* **Data for the task**
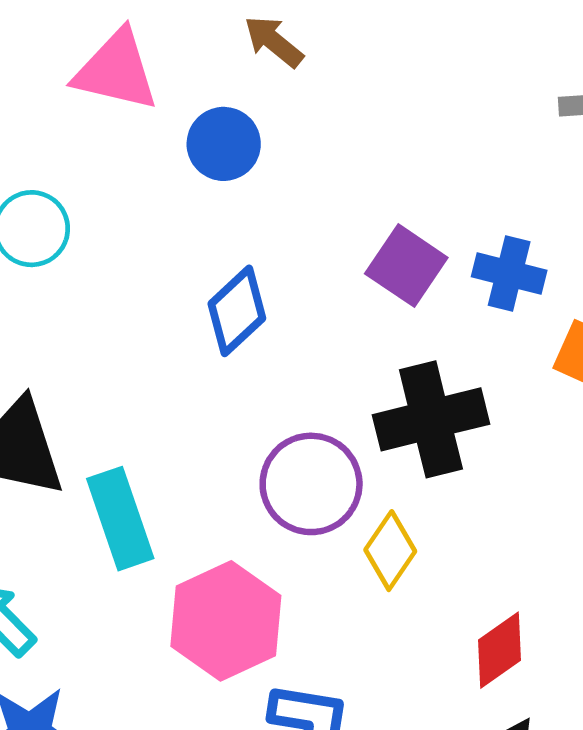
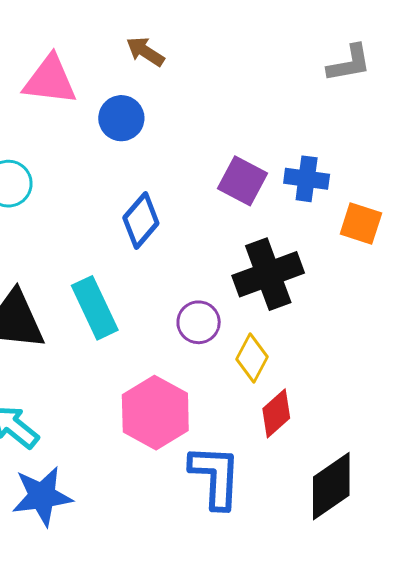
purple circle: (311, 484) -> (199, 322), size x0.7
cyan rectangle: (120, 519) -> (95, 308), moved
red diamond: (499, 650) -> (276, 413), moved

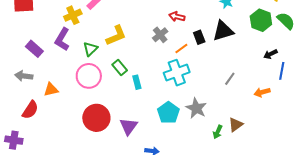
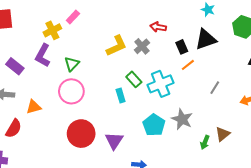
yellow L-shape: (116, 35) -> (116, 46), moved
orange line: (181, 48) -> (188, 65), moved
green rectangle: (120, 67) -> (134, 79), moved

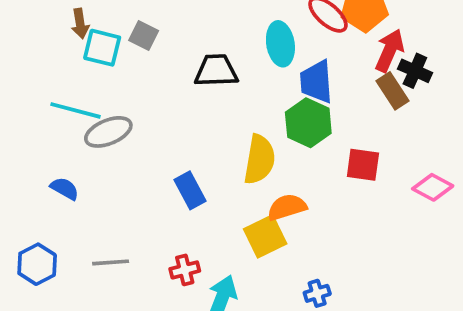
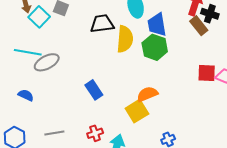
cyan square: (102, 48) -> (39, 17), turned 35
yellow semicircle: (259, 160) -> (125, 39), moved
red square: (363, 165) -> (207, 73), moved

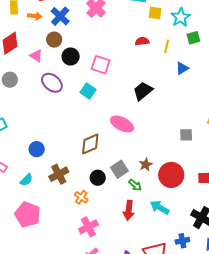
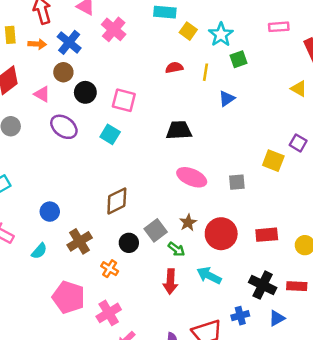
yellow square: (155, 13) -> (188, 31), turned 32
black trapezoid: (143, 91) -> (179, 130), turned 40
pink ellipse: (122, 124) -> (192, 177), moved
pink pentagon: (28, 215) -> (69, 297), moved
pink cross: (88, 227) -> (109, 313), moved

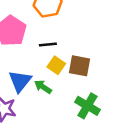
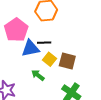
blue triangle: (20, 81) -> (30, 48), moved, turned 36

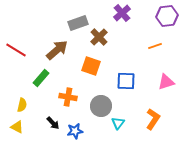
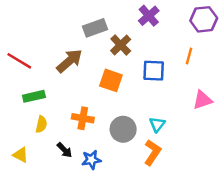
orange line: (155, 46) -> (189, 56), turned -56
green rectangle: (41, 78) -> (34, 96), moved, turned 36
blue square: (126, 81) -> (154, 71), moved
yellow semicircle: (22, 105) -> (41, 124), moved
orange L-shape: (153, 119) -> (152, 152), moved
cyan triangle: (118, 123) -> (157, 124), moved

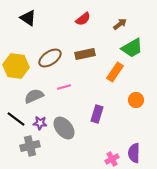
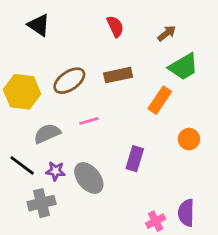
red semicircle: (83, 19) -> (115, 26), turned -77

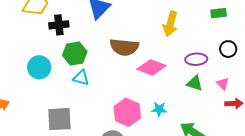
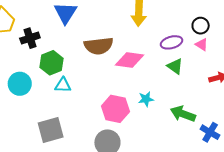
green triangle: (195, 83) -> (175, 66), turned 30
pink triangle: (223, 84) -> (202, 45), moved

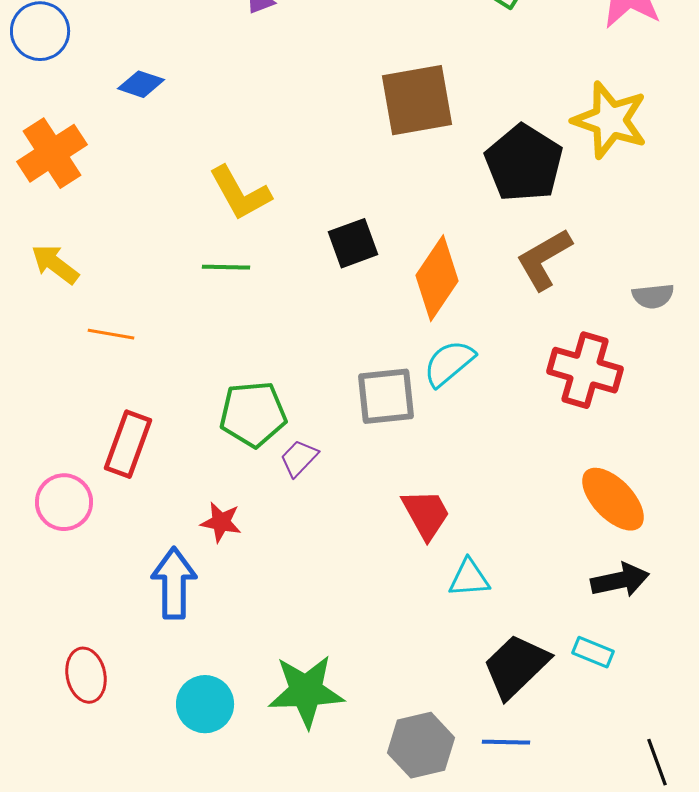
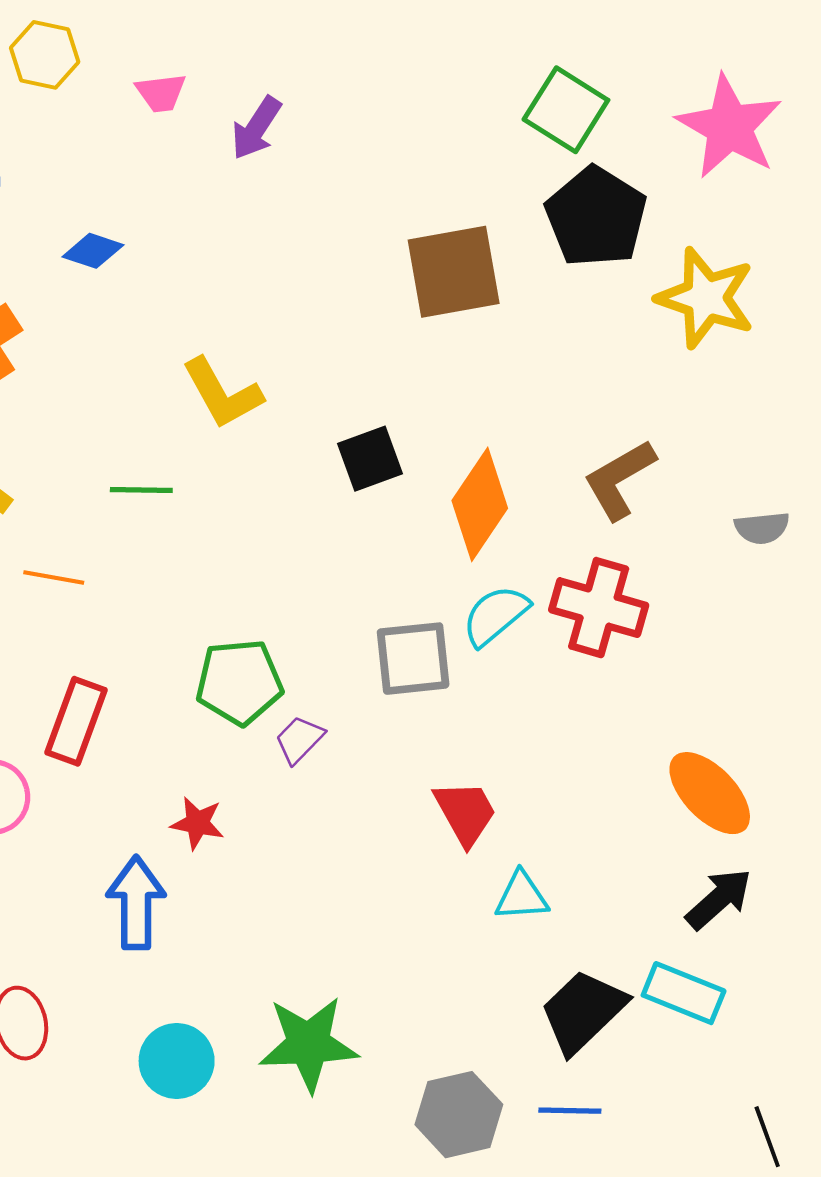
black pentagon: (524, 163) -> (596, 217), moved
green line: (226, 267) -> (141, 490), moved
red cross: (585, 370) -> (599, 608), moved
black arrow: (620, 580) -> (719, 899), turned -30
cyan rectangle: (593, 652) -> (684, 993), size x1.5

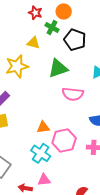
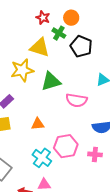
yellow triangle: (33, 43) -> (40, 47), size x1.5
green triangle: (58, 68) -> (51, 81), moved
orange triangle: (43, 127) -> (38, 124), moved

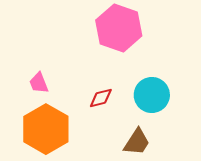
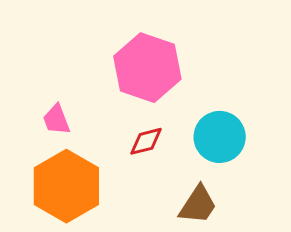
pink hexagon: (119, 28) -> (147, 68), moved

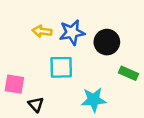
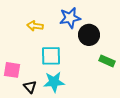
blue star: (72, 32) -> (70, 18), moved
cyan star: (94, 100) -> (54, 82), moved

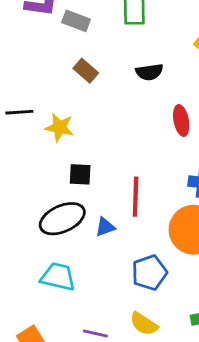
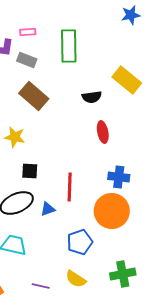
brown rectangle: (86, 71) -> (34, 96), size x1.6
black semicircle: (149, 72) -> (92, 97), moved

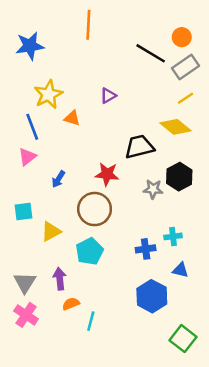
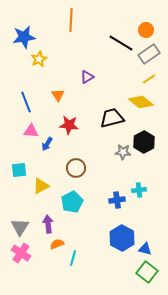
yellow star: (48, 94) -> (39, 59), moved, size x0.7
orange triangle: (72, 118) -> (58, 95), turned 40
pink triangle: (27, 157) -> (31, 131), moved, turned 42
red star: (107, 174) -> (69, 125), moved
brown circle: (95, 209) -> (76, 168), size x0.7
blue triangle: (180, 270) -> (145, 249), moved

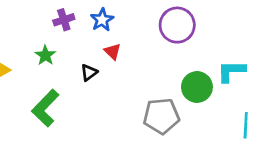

* **Description of the task**
Repeat the material above word for word; no images go in the copy.

* **Solution for this exercise**
purple circle: (311, 484) -> (199, 322), size x0.7
cyan rectangle: (120, 519) -> (95, 308), moved
red diamond: (499, 650) -> (276, 413), moved

yellow L-shape: (116, 35) -> (116, 46), moved
orange line: (181, 48) -> (188, 65), moved
green rectangle: (120, 67) -> (134, 79), moved

cyan square: (102, 48) -> (39, 17), turned 35
yellow semicircle: (259, 160) -> (125, 39), moved
red square: (363, 165) -> (207, 73), moved

yellow square: (155, 13) -> (188, 31), turned 32
black trapezoid: (143, 91) -> (179, 130), turned 40
pink ellipse: (122, 124) -> (192, 177), moved
pink pentagon: (28, 215) -> (69, 297), moved
pink cross: (88, 227) -> (109, 313), moved

blue triangle: (20, 81) -> (30, 48), moved, turned 36

orange line: (155, 46) -> (189, 56), turned -56
green rectangle: (41, 78) -> (34, 96), moved, turned 36
blue square: (126, 81) -> (154, 71), moved
yellow semicircle: (22, 105) -> (41, 124), moved
orange L-shape: (153, 119) -> (152, 152), moved
cyan triangle: (118, 123) -> (157, 124), moved

red semicircle: (83, 19) -> (115, 26), turned -77

green triangle: (195, 83) -> (175, 66), turned 30
pink triangle: (223, 84) -> (202, 45), moved

black pentagon: (524, 163) -> (596, 217), moved
green line: (226, 267) -> (141, 490), moved
red cross: (585, 370) -> (599, 608), moved
black arrow: (620, 580) -> (719, 899), turned -30
cyan rectangle: (593, 652) -> (684, 993), size x1.5

yellow triangle: (33, 43) -> (40, 47), size x1.5
green triangle: (58, 68) -> (51, 81), moved
orange triangle: (43, 127) -> (38, 124), moved

pink hexagon: (119, 28) -> (147, 68), moved

blue star: (72, 32) -> (70, 18), moved
cyan star: (94, 100) -> (54, 82), moved

brown rectangle: (86, 71) -> (34, 96), size x1.6
black semicircle: (149, 72) -> (92, 97), moved

yellow star: (48, 94) -> (39, 59), moved, size x0.7
orange triangle: (72, 118) -> (58, 95), turned 40
pink triangle: (27, 157) -> (31, 131), moved, turned 42
red star: (107, 174) -> (69, 125), moved
brown circle: (95, 209) -> (76, 168), size x0.7
blue triangle: (180, 270) -> (145, 249), moved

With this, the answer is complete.